> AIM OF THE TASK
Write out each record exactly as it stands. No pictures belong in the copy.

> EXERCISE INPUT
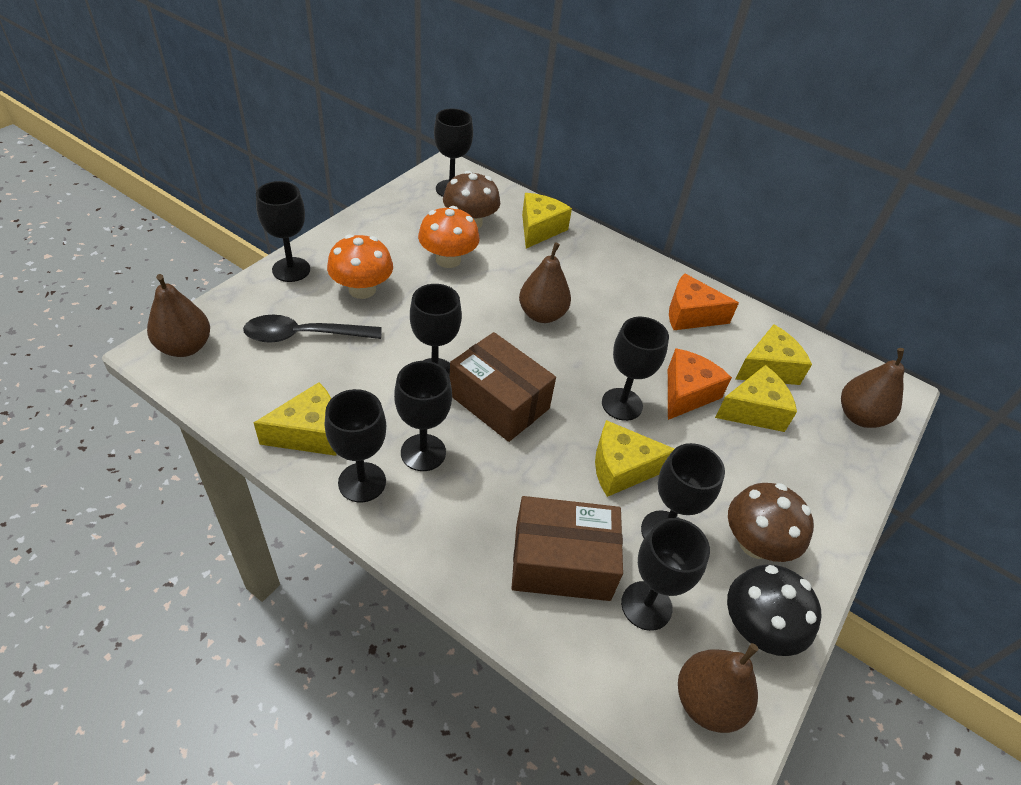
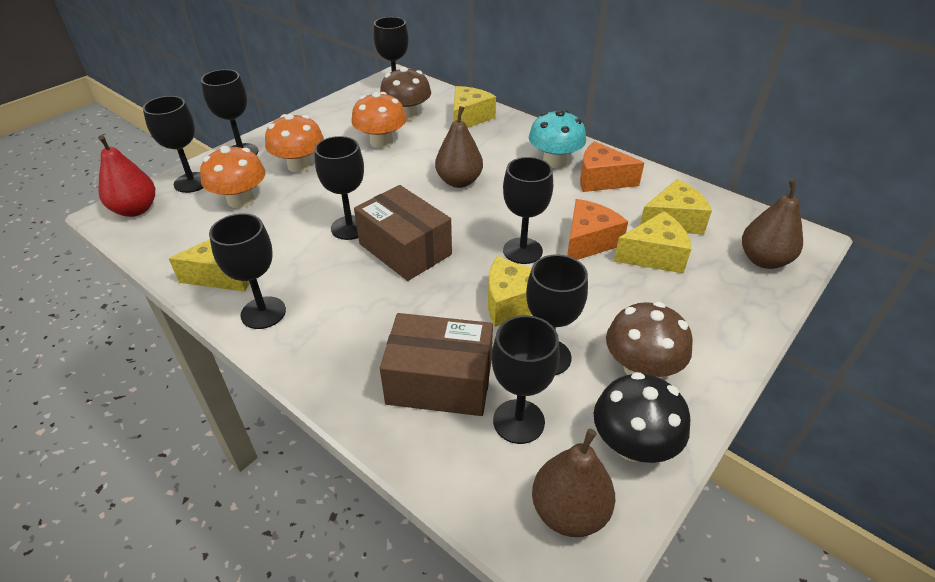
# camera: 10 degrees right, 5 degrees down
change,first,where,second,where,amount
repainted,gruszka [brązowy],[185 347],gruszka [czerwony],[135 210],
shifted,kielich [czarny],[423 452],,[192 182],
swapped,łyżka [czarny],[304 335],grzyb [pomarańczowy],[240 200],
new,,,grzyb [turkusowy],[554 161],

> RESULT FOR THIS TASK
# camera: 10 degrees right, 5 degrees down
change,first,where,second,where,amount
repainted,gruszka [brązowy],[185 347],gruszka [czerwony],[135 210],
shifted,kielich [czarny],[423 452],,[192 182],
swapped,łyżka [czarny],[304 335],grzyb [pomarańczowy],[240 200],
new,,,grzyb [turkusowy],[554 161],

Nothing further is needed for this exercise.